[Element and text location data]

╭──

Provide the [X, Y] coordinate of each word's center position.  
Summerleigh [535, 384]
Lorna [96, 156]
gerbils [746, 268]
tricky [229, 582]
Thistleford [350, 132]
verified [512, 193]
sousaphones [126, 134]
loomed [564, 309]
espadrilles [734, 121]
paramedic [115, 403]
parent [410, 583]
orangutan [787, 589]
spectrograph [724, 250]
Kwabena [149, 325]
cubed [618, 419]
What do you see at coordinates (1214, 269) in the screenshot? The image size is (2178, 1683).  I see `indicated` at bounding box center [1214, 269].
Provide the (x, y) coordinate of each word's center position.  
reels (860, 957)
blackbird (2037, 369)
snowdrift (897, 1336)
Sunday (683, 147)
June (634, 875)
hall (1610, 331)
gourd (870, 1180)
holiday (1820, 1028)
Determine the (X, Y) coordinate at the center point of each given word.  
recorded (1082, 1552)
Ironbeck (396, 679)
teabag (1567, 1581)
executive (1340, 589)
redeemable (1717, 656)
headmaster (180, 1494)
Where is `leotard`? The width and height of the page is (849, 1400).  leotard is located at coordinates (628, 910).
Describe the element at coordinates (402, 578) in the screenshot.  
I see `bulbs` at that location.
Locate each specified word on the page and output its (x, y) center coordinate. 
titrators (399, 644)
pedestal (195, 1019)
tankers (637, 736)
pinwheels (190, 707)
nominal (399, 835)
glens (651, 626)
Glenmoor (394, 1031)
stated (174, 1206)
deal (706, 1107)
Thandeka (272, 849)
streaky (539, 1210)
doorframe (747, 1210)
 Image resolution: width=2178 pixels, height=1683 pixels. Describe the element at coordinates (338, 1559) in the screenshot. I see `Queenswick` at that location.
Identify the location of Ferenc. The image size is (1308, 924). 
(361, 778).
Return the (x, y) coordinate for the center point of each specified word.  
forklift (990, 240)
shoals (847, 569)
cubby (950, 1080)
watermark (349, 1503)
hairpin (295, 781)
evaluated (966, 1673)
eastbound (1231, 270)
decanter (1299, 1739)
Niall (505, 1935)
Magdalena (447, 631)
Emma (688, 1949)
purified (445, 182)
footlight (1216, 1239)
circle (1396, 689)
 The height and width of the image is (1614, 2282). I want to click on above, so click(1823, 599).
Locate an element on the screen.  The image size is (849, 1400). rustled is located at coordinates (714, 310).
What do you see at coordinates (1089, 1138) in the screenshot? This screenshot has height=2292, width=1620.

╰──

What is asked: Retype all of the lines above without changing anything.

Solved exercise:
Provide the [X, Y] coordinate of each word's center position.  
Summerleigh [535, 384]
Lorna [96, 156]
gerbils [746, 268]
tricky [229, 582]
Thistleford [350, 132]
verified [512, 193]
sousaphones [126, 134]
loomed [564, 309]
espadrilles [734, 121]
paramedic [115, 403]
parent [410, 583]
orangutan [787, 589]
spectrograph [724, 250]
Kwabena [149, 325]
cubed [618, 419]
What do you see at coordinates (1214, 269) in the screenshot? The image size is (2178, 1683).  I see `indicated` at bounding box center [1214, 269].
Provide the (x, y) coordinate of each word's center position.  
reels (860, 957)
blackbird (2037, 369)
snowdrift (897, 1336)
Sunday (683, 147)
June (634, 875)
hall (1610, 331)
gourd (870, 1180)
holiday (1820, 1028)
Determine the (X, Y) coordinate at the center point of each given word.  
recorded (1082, 1552)
Ironbeck (396, 679)
teabag (1567, 1581)
executive (1340, 589)
redeemable (1717, 656)
headmaster (180, 1494)
Where is `leotard`? The width and height of the page is (849, 1400).  leotard is located at coordinates (628, 910).
Describe the element at coordinates (402, 578) in the screenshot.  
I see `bulbs` at that location.
Locate each specified word on the page and output its (x, y) center coordinate. 
titrators (399, 644)
pedestal (195, 1019)
tankers (637, 736)
pinwheels (190, 707)
nominal (399, 835)
glens (651, 626)
Glenmoor (394, 1031)
stated (174, 1206)
deal (706, 1107)
Thandeka (272, 849)
streaky (539, 1210)
doorframe (747, 1210)
 Image resolution: width=2178 pixels, height=1683 pixels. Describe the element at coordinates (338, 1559) in the screenshot. I see `Queenswick` at that location.
Identify the location of Ferenc. The image size is (1308, 924). 
(361, 778).
Return the (x, y) coordinate for the center point of each specified word.  
forklift (990, 240)
shoals (847, 569)
cubby (950, 1080)
watermark (349, 1503)
hairpin (295, 781)
evaluated (966, 1673)
eastbound (1231, 270)
decanter (1299, 1739)
Niall (505, 1935)
Magdalena (447, 631)
Emma (688, 1949)
purified (445, 182)
footlight (1216, 1239)
circle (1396, 689)
 The height and width of the image is (1614, 2282). I want to click on above, so click(1823, 599).
Locate an element on the screen.  The image size is (849, 1400). rustled is located at coordinates (714, 310).
What do you see at coordinates (1089, 1138) in the screenshot? This screenshot has height=2292, width=1620.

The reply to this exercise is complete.